Find the line with "purple shoe: 1 -> 2" in the entries below, then reproduce it and every line after it down to and including the line with "green screwdriver: 9 -> 7", exactly.

---- RECORDS FOR THIS EXERCISE

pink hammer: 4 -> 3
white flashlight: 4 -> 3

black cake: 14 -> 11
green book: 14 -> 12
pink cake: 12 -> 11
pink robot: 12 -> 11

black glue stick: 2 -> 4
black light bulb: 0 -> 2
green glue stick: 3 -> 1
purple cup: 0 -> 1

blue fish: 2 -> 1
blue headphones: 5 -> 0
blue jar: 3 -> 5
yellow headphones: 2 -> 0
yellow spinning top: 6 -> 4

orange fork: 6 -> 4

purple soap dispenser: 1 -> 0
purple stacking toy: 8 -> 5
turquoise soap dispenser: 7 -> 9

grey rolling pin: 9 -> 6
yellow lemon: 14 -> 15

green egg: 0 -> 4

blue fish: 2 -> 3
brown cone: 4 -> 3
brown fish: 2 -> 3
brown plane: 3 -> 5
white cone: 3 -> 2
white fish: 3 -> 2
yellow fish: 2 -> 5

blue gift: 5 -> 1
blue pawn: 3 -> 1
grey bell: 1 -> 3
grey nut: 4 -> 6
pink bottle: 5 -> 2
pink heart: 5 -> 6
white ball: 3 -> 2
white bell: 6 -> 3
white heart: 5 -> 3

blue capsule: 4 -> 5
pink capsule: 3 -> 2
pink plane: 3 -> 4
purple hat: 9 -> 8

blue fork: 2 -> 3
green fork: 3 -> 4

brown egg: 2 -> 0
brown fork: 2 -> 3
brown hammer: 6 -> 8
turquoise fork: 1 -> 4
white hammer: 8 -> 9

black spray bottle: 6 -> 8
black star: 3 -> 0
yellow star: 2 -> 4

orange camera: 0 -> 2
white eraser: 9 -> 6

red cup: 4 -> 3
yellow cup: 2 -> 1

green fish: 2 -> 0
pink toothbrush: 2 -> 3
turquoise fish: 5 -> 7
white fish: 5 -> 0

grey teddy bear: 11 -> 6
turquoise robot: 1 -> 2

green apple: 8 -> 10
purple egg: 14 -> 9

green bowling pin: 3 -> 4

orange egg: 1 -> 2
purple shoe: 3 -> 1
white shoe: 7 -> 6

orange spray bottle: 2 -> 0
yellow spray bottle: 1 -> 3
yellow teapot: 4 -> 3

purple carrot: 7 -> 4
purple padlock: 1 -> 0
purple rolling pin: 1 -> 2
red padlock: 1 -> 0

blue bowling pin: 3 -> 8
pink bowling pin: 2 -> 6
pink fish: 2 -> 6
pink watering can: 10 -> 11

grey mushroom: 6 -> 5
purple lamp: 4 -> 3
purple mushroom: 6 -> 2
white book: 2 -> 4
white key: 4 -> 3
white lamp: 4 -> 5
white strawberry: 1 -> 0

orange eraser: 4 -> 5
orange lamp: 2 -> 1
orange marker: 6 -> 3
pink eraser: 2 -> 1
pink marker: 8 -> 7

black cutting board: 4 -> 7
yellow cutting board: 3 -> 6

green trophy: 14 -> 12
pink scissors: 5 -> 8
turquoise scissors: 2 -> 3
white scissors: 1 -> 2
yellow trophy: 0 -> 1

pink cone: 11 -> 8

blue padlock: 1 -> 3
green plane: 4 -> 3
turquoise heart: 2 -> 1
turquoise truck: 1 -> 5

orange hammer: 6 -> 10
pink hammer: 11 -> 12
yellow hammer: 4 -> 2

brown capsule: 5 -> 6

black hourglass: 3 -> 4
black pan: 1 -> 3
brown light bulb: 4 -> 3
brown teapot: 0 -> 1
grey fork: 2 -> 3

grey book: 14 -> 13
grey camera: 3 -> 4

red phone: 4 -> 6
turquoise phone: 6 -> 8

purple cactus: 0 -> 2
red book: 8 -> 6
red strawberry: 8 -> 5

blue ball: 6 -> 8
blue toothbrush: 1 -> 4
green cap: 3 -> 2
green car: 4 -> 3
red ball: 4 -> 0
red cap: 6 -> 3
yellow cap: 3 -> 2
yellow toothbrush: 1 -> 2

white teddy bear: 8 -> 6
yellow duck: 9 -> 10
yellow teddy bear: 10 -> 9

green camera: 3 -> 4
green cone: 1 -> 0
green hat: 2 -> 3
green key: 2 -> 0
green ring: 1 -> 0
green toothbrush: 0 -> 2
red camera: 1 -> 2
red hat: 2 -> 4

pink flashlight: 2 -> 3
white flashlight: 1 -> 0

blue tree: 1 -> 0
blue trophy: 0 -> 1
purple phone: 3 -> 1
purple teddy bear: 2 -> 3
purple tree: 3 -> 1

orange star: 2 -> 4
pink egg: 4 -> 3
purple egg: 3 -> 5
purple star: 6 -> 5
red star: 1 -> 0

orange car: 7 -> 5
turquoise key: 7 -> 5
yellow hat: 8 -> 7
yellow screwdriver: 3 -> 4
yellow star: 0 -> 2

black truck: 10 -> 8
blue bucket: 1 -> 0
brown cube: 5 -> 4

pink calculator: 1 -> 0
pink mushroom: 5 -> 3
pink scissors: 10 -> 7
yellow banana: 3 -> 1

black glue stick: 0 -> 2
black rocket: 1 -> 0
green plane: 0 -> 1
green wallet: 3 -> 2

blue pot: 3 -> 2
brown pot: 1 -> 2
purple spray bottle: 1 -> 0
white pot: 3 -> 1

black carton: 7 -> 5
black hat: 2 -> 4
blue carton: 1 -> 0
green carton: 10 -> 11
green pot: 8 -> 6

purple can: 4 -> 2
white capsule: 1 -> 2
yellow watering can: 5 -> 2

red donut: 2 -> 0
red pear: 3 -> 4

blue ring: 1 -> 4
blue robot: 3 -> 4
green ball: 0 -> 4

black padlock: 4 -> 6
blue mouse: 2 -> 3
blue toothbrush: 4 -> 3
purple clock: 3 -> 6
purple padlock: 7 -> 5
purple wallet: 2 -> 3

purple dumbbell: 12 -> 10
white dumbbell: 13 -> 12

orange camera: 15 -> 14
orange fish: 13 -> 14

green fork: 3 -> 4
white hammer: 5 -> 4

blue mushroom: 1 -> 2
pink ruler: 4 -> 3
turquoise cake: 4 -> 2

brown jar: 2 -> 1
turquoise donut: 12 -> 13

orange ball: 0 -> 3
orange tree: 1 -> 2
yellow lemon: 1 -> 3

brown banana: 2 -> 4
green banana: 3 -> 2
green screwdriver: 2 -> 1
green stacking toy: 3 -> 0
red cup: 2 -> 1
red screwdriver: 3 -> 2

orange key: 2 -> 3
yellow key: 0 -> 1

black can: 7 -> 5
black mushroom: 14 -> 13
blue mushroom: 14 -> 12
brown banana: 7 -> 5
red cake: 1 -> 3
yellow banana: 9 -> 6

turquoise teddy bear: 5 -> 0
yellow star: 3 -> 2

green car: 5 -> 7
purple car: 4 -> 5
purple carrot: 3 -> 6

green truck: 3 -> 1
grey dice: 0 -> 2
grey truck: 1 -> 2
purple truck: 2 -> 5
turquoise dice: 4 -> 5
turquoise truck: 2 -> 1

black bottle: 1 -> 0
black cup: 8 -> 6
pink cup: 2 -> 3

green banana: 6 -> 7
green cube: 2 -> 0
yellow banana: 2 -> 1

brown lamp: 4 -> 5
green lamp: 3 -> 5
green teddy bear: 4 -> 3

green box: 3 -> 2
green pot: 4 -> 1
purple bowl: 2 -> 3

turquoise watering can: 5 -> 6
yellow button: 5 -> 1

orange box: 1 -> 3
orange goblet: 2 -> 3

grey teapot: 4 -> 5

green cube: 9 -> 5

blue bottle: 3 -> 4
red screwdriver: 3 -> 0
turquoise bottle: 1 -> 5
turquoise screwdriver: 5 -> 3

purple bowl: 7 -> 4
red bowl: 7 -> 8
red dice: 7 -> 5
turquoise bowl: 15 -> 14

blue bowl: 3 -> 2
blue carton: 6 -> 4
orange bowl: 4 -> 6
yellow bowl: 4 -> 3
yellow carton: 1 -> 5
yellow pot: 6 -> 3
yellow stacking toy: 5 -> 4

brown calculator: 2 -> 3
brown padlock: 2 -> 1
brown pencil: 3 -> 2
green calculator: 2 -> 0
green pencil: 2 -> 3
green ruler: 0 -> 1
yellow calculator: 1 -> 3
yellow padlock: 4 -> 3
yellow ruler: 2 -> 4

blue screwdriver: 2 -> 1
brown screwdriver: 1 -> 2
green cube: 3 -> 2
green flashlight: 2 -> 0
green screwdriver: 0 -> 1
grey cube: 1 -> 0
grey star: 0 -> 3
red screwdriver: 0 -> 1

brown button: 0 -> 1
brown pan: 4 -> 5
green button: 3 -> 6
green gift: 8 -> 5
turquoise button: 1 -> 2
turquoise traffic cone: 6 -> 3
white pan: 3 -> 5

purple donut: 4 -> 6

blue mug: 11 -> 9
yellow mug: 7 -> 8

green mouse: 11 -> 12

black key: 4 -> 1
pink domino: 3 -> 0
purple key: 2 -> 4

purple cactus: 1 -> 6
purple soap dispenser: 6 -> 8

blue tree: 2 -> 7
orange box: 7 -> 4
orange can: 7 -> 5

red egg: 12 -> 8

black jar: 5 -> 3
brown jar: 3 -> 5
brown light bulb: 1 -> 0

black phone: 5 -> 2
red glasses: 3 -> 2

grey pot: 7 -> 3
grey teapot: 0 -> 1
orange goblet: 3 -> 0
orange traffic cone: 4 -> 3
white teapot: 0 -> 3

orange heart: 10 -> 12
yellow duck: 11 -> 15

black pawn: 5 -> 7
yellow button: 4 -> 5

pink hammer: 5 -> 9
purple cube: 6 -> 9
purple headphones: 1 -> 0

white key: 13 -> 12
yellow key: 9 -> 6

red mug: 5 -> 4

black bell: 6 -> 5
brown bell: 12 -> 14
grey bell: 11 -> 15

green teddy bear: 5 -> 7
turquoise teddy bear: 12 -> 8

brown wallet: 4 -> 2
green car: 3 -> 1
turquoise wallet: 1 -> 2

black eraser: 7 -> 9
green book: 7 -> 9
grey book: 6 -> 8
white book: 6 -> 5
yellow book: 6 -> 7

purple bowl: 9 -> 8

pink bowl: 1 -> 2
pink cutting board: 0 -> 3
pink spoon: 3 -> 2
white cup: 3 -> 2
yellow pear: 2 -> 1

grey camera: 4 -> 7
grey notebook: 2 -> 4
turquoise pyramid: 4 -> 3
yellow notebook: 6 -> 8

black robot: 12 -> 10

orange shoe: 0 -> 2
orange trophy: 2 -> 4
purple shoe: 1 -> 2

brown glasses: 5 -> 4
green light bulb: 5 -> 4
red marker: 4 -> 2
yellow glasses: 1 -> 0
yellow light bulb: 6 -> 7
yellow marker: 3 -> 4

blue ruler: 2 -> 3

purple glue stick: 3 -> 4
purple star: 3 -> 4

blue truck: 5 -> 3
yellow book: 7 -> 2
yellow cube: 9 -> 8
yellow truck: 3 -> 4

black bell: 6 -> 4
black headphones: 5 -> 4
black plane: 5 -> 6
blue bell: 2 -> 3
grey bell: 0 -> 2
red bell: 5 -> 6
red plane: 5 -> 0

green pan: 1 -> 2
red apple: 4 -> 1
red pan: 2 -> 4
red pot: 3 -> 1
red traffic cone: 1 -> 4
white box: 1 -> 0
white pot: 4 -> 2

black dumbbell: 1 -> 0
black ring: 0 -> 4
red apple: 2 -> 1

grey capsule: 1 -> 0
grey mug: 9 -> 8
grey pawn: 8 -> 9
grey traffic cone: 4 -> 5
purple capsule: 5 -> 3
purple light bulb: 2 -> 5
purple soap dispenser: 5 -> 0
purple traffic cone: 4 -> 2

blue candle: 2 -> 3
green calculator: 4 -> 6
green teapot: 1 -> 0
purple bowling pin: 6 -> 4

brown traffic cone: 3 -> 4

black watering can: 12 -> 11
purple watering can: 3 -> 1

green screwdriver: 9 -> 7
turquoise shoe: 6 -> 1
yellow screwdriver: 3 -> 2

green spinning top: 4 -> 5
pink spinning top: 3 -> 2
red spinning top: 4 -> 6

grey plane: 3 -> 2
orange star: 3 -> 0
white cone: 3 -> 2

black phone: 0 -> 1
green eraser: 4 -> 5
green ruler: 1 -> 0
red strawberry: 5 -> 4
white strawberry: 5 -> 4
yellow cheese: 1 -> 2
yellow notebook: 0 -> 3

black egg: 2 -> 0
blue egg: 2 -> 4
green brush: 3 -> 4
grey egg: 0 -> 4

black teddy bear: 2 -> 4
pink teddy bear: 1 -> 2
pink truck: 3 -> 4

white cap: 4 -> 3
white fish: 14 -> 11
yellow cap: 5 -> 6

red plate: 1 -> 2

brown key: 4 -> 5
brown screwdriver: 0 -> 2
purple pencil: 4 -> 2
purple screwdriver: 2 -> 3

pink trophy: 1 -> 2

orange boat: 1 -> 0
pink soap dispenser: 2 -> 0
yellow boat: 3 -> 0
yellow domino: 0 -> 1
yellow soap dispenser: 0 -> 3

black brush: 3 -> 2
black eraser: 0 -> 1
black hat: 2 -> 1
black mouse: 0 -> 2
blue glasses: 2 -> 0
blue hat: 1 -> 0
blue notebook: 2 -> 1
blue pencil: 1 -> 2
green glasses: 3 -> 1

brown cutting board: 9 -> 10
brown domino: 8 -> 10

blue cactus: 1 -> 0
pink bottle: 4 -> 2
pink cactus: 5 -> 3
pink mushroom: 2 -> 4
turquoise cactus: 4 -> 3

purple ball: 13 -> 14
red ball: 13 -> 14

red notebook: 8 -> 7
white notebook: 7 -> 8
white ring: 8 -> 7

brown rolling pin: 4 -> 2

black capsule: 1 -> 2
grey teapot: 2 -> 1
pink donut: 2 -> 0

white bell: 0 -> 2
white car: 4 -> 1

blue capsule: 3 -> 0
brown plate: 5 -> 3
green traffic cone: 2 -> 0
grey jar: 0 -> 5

--------

→ TASK RESPONSE:
purple shoe: 1 -> 2

brown glasses: 5 -> 4
green light bulb: 5 -> 4
red marker: 4 -> 2
yellow glasses: 1 -> 0
yellow light bulb: 6 -> 7
yellow marker: 3 -> 4

blue ruler: 2 -> 3

purple glue stick: 3 -> 4
purple star: 3 -> 4

blue truck: 5 -> 3
yellow book: 7 -> 2
yellow cube: 9 -> 8
yellow truck: 3 -> 4

black bell: 6 -> 4
black headphones: 5 -> 4
black plane: 5 -> 6
blue bell: 2 -> 3
grey bell: 0 -> 2
red bell: 5 -> 6
red plane: 5 -> 0

green pan: 1 -> 2
red apple: 4 -> 1
red pan: 2 -> 4
red pot: 3 -> 1
red traffic cone: 1 -> 4
white box: 1 -> 0
white pot: 4 -> 2

black dumbbell: 1 -> 0
black ring: 0 -> 4
red apple: 2 -> 1

grey capsule: 1 -> 0
grey mug: 9 -> 8
grey pawn: 8 -> 9
grey traffic cone: 4 -> 5
purple capsule: 5 -> 3
purple light bulb: 2 -> 5
purple soap dispenser: 5 -> 0
purple traffic cone: 4 -> 2

blue candle: 2 -> 3
green calculator: 4 -> 6
green teapot: 1 -> 0
purple bowling pin: 6 -> 4

brown traffic cone: 3 -> 4

black watering can: 12 -> 11
purple watering can: 3 -> 1

green screwdriver: 9 -> 7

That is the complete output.